▸ **Exercise details**
Reproduce the lines below, swapping each occurrence of "highlighted" for "outlined" and leaving everything else unchanged. Omit the pictures from your output.

********

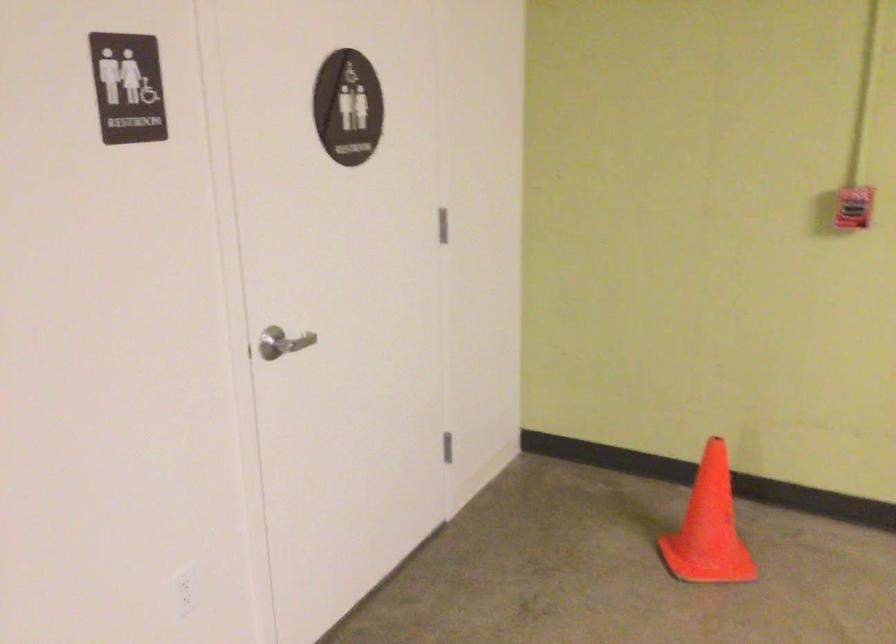
Locate an element on the screen. The height and width of the screenshot is (644, 896). orange traffic cone is located at coordinates (709, 527).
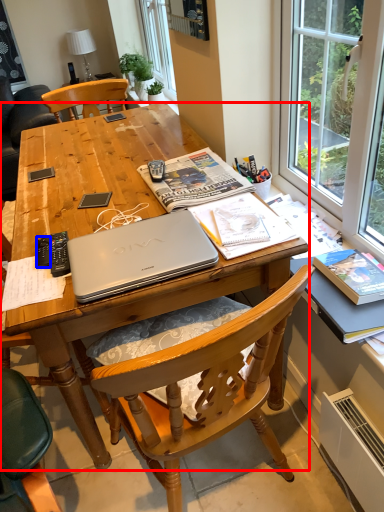
Question: Which object is closer to the camera taking this photo, desk (highlighted by a red box) or remote control (highlighted by a blue box)?

Choices:
 (A) desk
 (B) remote control

Answer: (A)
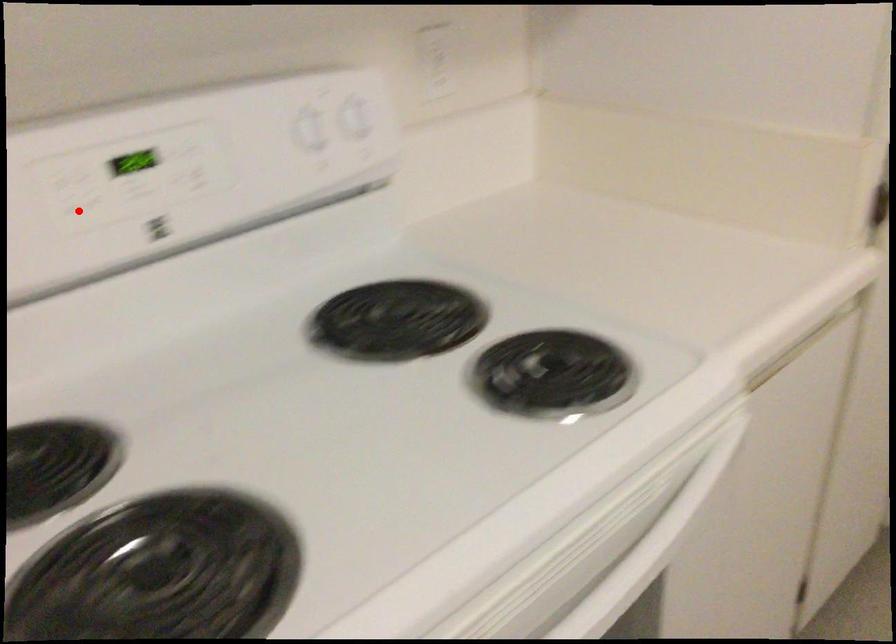
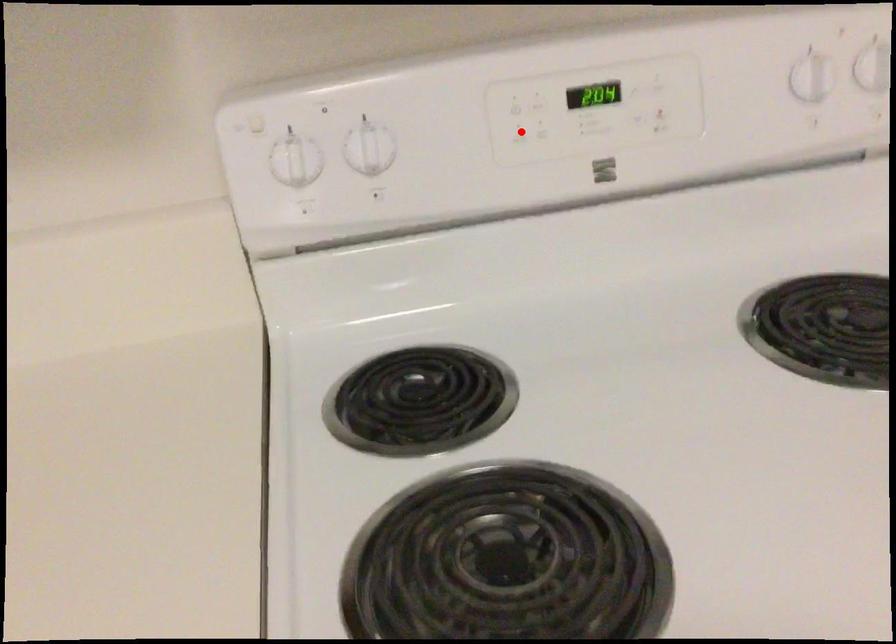
I am providing you with two images of the same scene from different viewpoints. A red point is marked on the first image and another point is marked on the second image. Are the points marked in image1 and image2 representing the same 3D position?

Yes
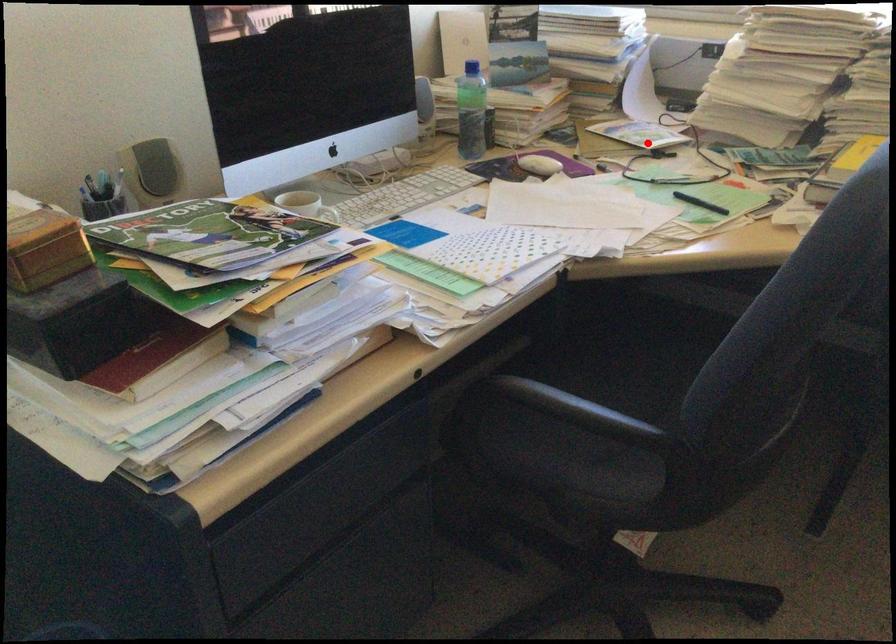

********

▸ **Finished task**
Locate an element on the screen. The height and width of the screenshot is (644, 896). orange traffic cone is located at coordinates (709, 527).
Question: Which object is closer to the camera taking this photo, desk (outlined by a red box) or remote control (outlined by a blue box)?

Choices:
 (A) desk
 (B) remote control

Answer: (A)
I am providing you with two images of the same scene from different viewpoints. A red point is marked on the first image and another point is marked on the second image. Are the points marked in image1 and image2 representing the same 3D position?

Yes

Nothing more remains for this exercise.